### [WHAT TO DO]
Searching the material below, find each line that includes the word "grey", and copy it.
** Opening EXCERPTED DATA block **
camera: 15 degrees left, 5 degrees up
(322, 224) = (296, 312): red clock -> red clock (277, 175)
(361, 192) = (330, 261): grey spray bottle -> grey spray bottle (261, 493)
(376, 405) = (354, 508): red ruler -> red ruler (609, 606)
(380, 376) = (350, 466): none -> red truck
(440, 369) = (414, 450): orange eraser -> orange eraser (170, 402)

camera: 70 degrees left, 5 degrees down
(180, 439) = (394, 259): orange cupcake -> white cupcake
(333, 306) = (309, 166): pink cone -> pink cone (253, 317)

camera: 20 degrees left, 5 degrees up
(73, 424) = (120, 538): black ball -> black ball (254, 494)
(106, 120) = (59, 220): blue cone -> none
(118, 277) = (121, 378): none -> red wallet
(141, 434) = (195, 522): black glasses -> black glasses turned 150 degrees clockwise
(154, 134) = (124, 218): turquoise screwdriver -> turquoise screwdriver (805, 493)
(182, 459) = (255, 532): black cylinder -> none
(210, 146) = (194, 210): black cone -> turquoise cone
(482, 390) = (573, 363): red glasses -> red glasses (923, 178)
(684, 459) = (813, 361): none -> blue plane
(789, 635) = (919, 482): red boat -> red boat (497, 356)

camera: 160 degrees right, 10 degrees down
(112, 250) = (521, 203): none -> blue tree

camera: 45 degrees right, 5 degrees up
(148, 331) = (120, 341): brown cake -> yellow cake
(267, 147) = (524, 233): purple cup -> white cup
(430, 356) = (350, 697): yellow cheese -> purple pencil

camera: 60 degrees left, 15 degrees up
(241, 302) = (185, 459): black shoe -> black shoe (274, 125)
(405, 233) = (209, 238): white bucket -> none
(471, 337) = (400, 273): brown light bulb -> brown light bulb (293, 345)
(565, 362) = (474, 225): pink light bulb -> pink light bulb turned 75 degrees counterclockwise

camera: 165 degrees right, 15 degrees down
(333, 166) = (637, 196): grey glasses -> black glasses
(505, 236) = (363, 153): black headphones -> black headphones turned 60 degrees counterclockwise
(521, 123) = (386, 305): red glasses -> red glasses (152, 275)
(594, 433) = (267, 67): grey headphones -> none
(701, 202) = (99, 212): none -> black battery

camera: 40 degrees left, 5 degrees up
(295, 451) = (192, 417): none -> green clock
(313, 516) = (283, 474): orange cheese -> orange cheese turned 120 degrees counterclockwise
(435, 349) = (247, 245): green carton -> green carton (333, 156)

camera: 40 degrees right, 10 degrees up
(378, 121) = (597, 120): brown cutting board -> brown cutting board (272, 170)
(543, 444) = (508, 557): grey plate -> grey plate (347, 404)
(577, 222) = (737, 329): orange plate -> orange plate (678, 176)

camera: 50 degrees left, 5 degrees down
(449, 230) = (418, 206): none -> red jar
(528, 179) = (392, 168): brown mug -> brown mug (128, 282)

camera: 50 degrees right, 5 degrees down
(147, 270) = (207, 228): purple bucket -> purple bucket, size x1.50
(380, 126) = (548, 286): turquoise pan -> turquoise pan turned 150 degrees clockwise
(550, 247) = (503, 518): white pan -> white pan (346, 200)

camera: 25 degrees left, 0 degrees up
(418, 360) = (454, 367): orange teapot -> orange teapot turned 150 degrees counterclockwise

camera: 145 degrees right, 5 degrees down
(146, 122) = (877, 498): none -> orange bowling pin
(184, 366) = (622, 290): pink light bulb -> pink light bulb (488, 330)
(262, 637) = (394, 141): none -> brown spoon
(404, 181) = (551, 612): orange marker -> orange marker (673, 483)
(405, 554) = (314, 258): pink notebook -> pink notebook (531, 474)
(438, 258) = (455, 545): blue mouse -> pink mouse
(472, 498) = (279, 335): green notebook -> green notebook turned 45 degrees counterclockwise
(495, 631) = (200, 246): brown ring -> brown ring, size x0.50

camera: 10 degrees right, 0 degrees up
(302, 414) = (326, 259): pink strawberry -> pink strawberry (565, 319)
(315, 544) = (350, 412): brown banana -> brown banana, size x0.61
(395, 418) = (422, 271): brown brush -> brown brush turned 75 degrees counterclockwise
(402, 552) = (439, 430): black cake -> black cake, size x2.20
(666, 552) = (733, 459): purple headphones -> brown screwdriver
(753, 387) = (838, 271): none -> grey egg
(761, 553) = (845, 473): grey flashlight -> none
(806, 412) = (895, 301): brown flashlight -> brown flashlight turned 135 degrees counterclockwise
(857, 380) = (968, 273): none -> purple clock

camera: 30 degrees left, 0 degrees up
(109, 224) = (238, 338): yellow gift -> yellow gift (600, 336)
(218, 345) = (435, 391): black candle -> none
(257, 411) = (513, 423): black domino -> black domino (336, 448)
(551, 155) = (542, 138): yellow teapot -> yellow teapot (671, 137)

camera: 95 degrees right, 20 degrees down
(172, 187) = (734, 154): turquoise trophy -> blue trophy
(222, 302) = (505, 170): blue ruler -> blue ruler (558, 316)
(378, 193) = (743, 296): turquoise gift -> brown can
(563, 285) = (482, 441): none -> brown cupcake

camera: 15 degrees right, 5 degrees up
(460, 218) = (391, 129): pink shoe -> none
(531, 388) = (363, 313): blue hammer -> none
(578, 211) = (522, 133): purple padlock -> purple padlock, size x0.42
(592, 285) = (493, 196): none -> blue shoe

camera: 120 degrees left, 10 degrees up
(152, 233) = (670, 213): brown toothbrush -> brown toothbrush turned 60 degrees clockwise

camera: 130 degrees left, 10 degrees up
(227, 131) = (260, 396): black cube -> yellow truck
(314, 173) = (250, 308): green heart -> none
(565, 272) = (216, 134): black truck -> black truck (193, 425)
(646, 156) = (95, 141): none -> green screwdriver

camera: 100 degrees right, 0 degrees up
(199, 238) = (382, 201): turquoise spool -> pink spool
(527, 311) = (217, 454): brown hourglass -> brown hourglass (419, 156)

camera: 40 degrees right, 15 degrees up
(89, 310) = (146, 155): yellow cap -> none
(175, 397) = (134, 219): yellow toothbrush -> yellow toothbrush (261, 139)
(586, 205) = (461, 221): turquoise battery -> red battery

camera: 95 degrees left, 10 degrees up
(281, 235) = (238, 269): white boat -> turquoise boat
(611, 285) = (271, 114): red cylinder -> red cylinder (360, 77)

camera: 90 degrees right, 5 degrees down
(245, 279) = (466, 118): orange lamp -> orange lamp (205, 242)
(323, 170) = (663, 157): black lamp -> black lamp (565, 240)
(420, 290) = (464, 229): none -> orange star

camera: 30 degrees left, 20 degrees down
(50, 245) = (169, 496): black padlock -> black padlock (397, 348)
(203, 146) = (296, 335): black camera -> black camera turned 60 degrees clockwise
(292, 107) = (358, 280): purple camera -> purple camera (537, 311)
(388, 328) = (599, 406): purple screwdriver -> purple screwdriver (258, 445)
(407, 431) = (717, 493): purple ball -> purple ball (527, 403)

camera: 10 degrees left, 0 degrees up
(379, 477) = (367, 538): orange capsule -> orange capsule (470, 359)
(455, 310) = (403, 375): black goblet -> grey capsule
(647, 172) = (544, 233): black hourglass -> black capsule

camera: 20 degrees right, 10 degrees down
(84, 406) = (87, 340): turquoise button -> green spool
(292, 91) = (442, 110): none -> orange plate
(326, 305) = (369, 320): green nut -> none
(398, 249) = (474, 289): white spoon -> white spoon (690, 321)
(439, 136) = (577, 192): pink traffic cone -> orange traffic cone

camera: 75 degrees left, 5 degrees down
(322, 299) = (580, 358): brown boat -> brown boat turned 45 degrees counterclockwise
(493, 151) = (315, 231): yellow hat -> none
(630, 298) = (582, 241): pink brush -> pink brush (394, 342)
** Closing EXCERPTED DATA block **
### [ANSWER]
(361, 192) = (330, 261): grey spray bottle -> grey spray bottle (261, 493)
(333, 166) = (637, 196): grey glasses -> black glasses
(594, 433) = (267, 67): grey headphones -> none
(543, 444) = (508, 557): grey plate -> grey plate (347, 404)
(753, 387) = (838, 271): none -> grey egg
(761, 553) = (845, 473): grey flashlight -> none
(455, 310) = (403, 375): black goblet -> grey capsule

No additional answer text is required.